▸ Work instruction: Search the data for the word "KEYS" and copy every line where it occurs.

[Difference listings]

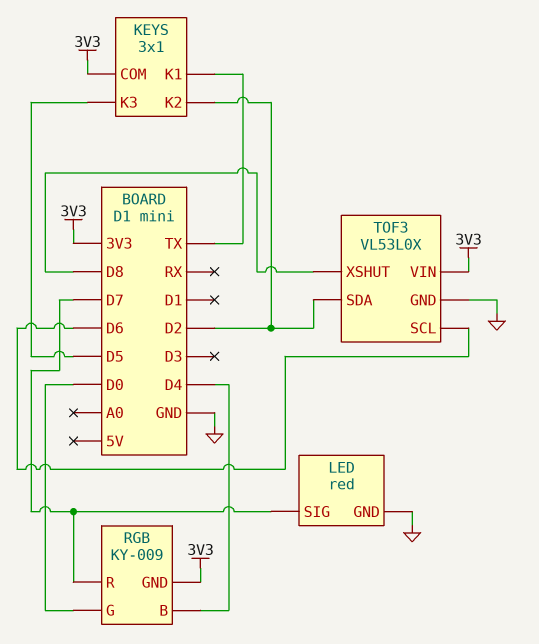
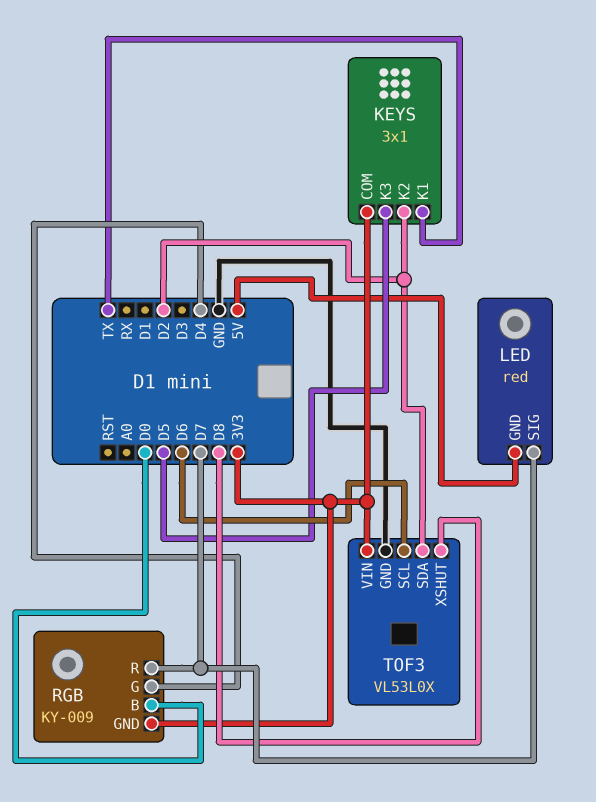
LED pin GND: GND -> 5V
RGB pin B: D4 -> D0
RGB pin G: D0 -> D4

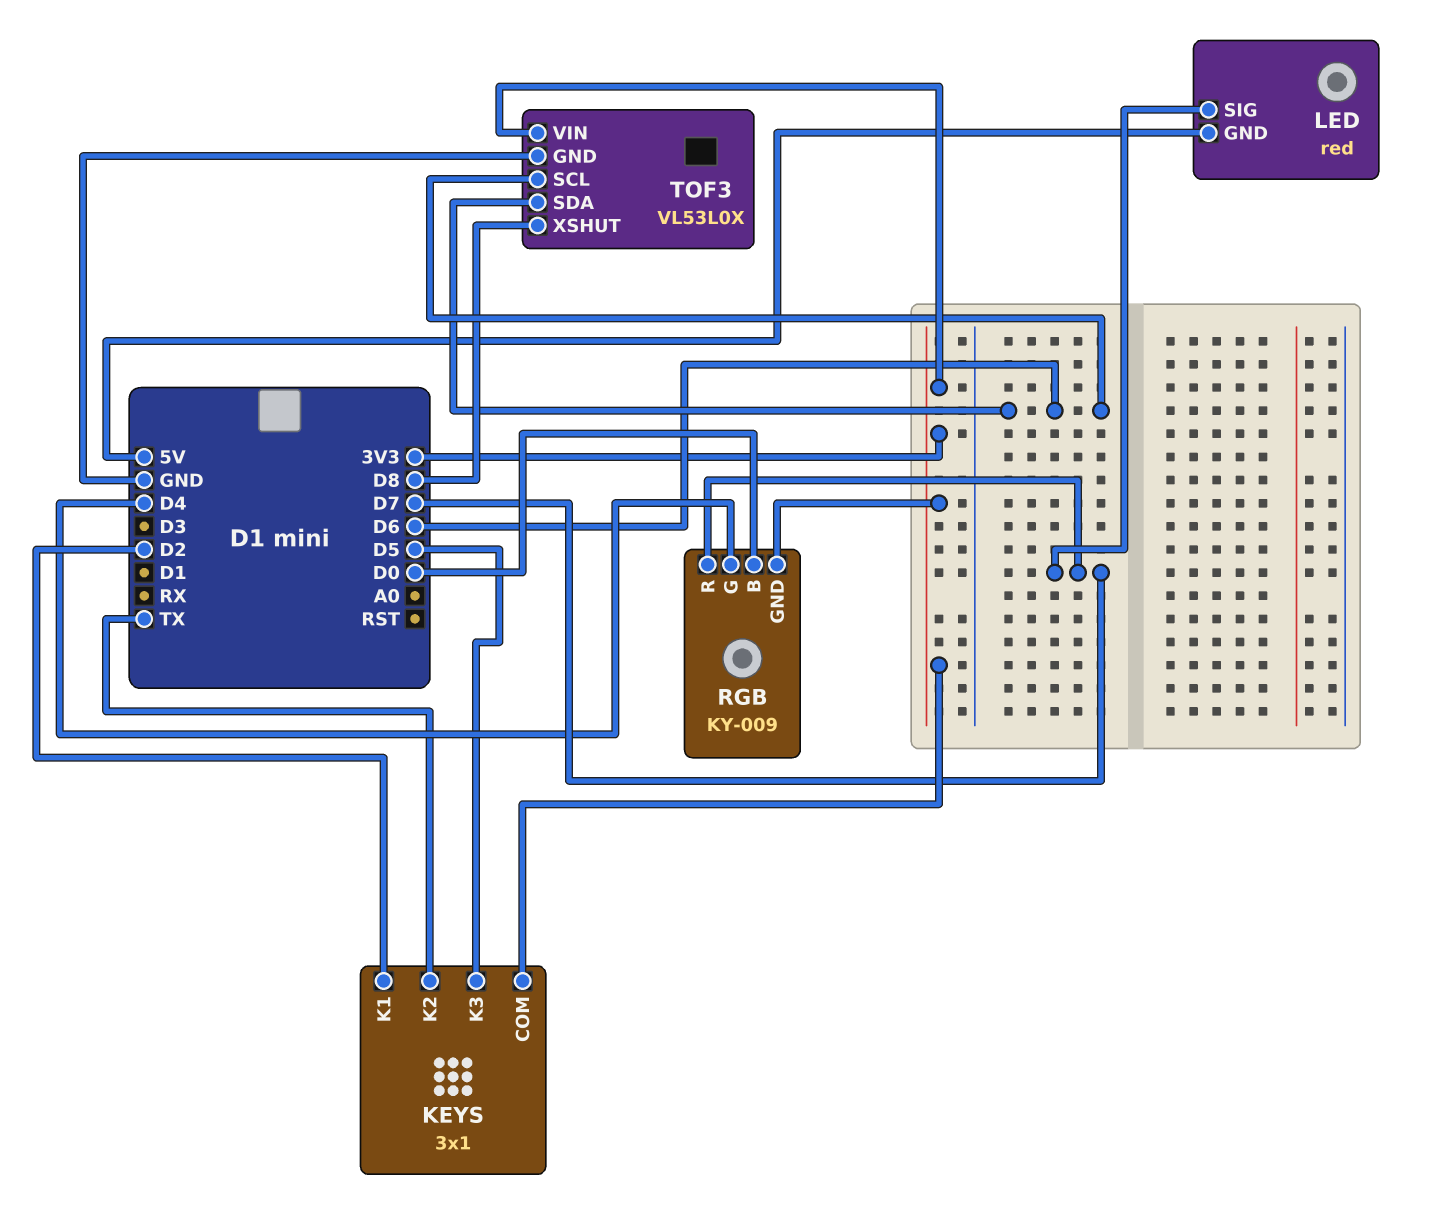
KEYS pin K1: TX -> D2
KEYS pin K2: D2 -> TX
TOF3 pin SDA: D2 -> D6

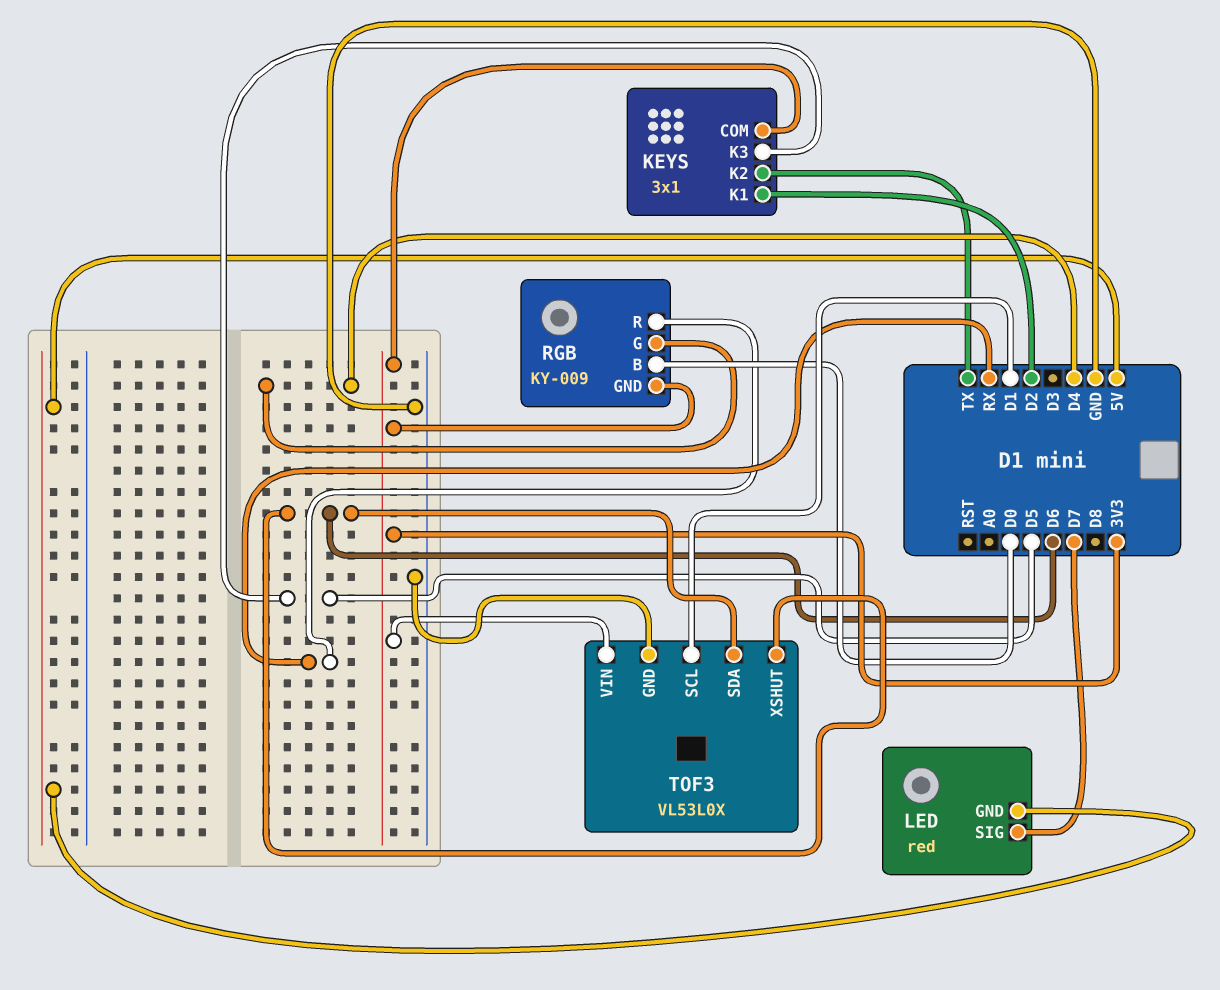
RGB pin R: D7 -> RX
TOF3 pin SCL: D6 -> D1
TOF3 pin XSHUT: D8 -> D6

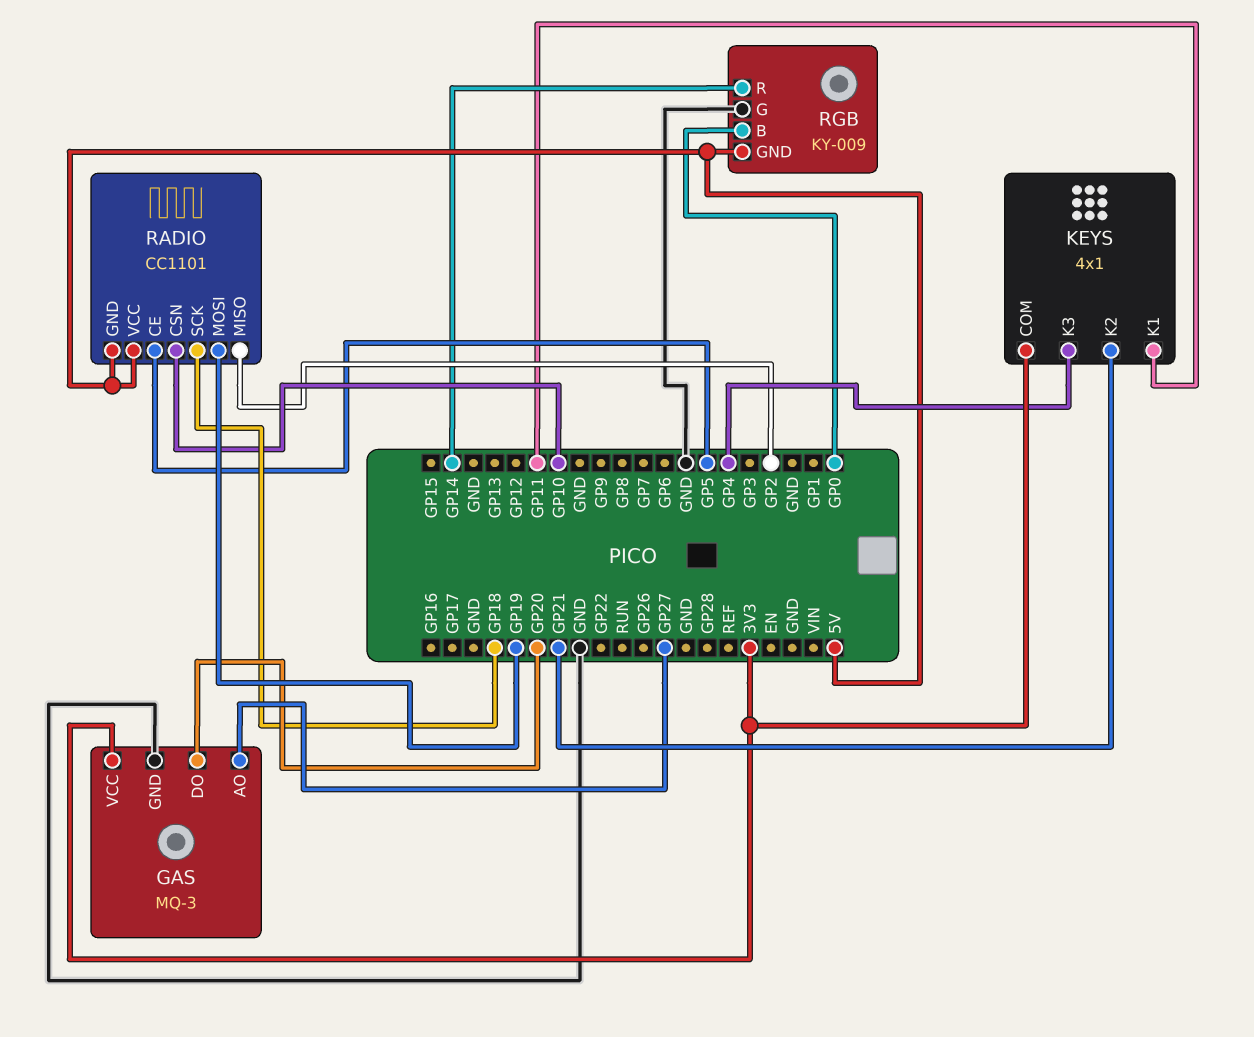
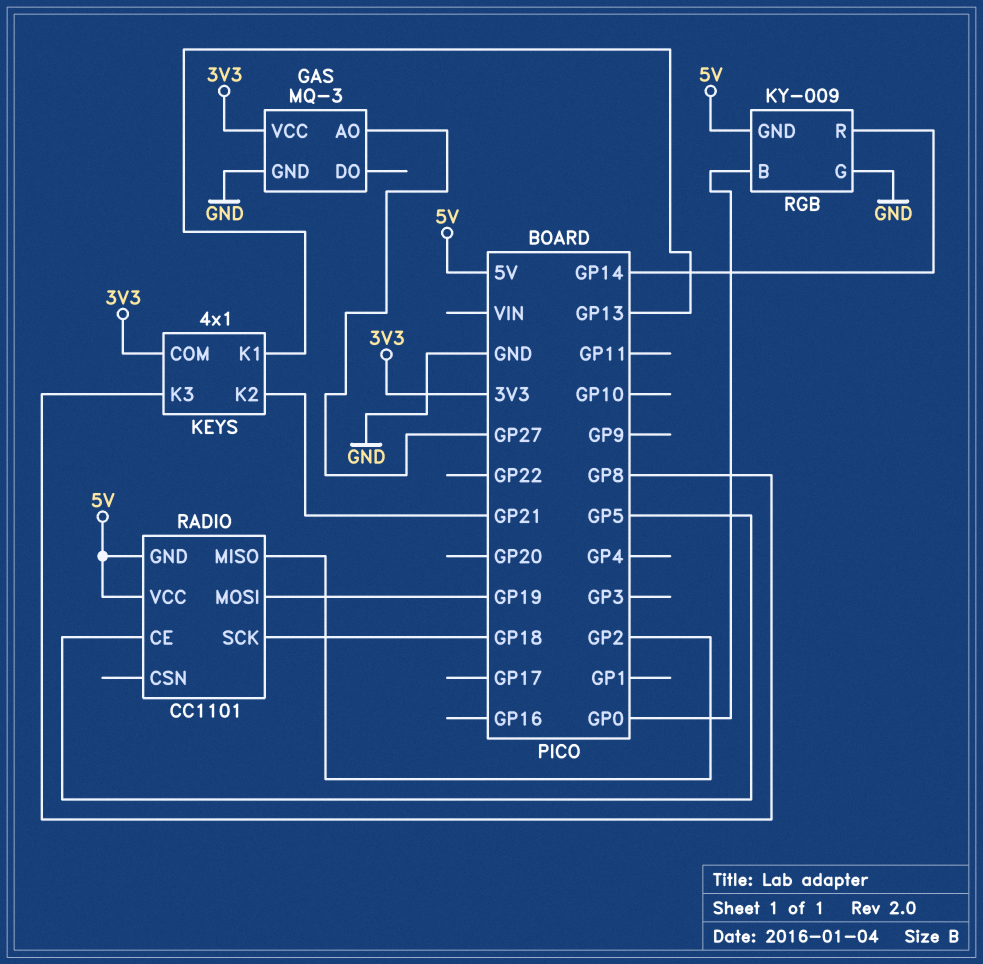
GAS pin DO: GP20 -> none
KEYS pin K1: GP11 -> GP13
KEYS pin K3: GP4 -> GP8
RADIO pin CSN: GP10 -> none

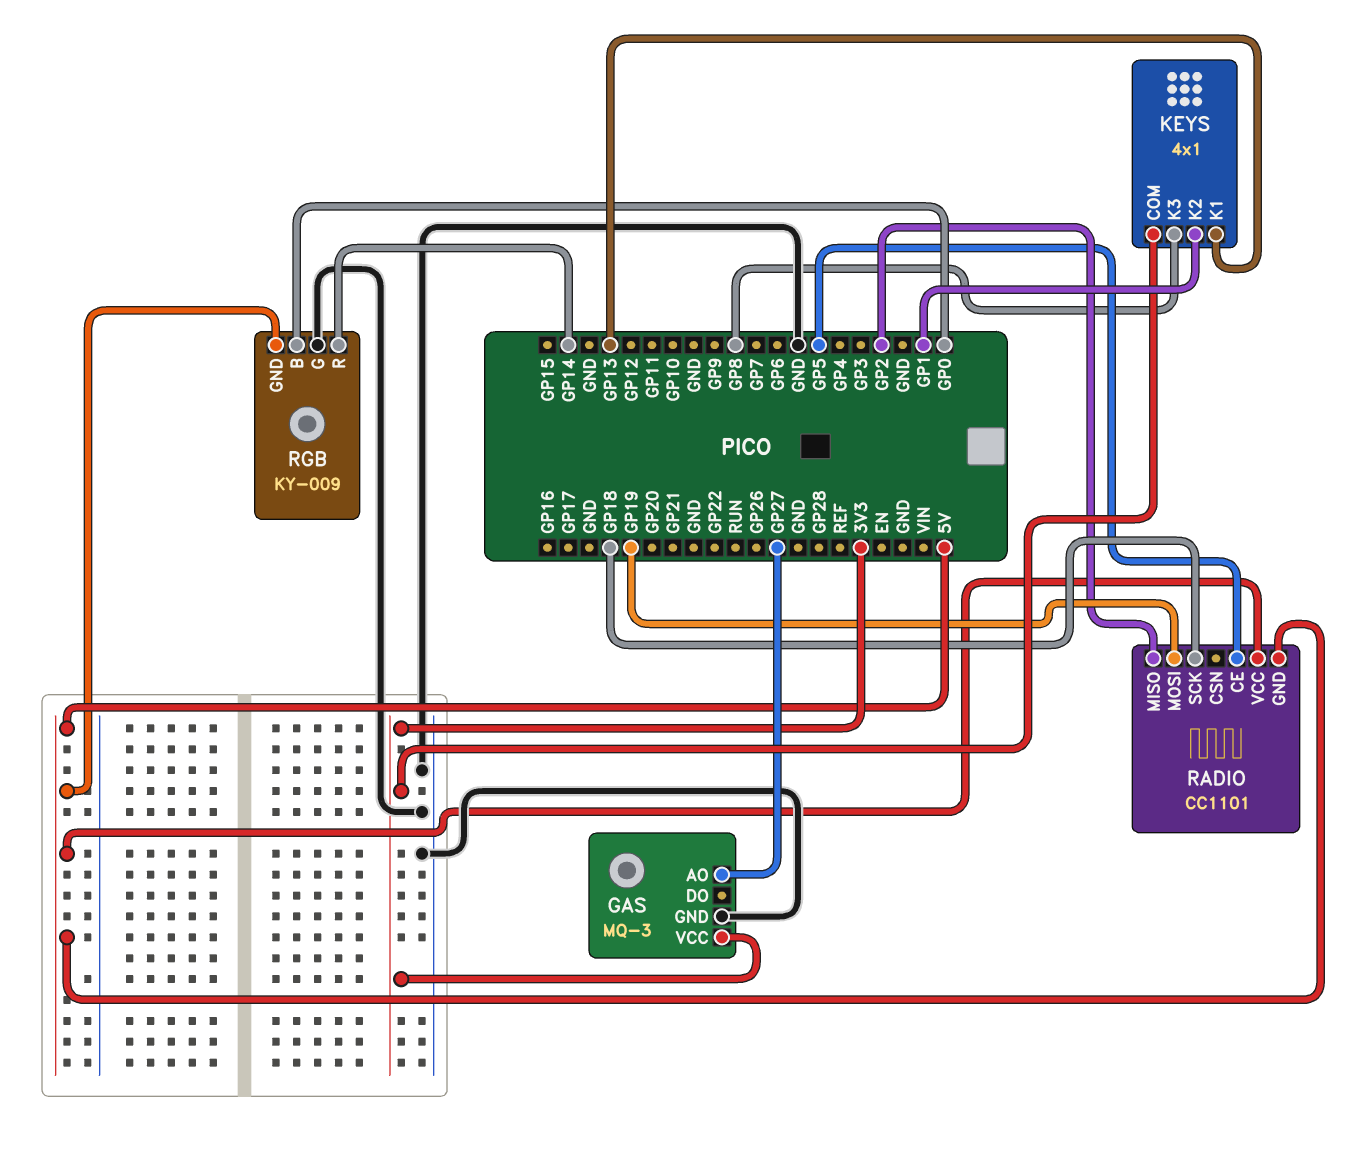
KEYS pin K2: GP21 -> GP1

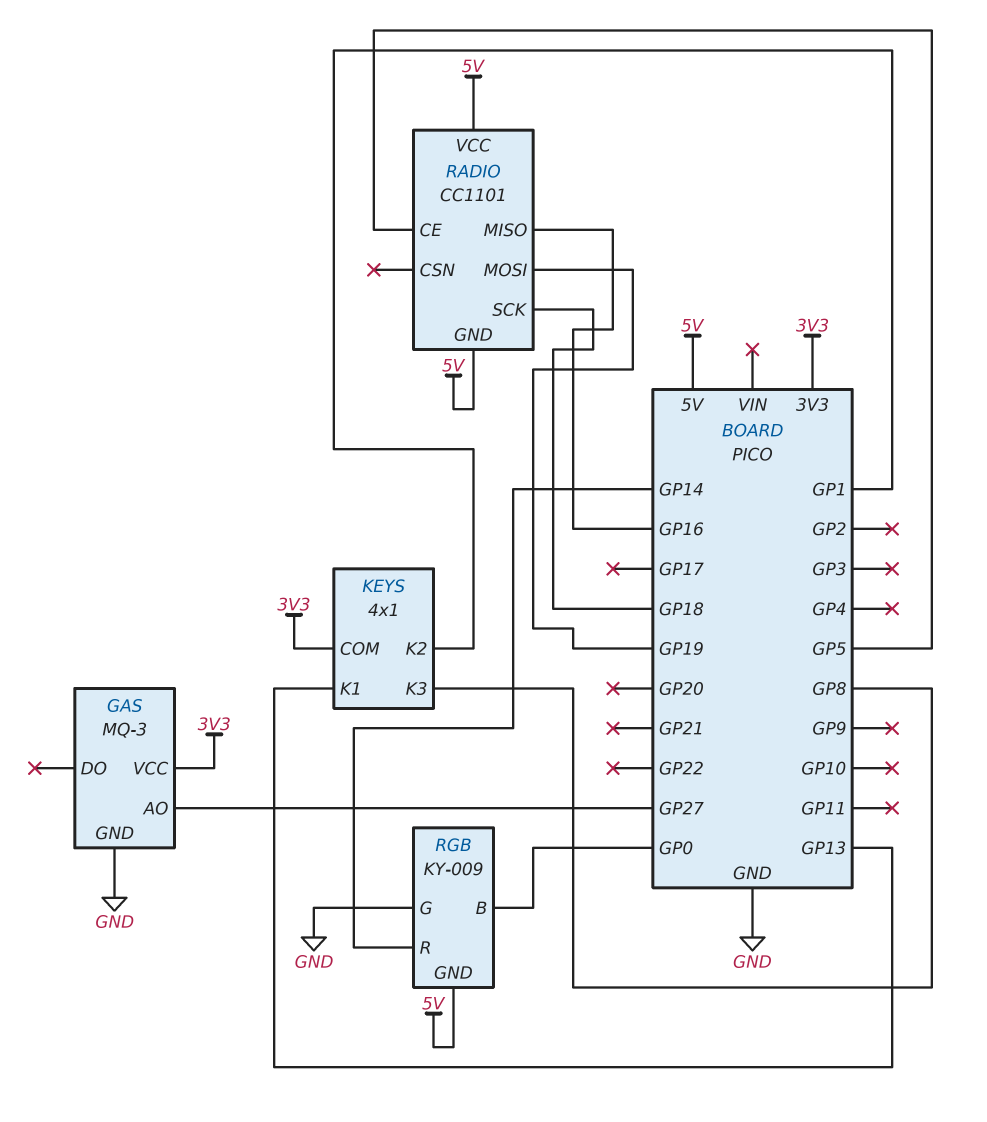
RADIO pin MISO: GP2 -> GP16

▸ Problem solution:
KEYS pin K1: TX -> D2
KEYS pin K2: D2 -> TX
KEYS pin K1: GP11 -> GP13
KEYS pin K3: GP4 -> GP8
KEYS pin K2: GP21 -> GP1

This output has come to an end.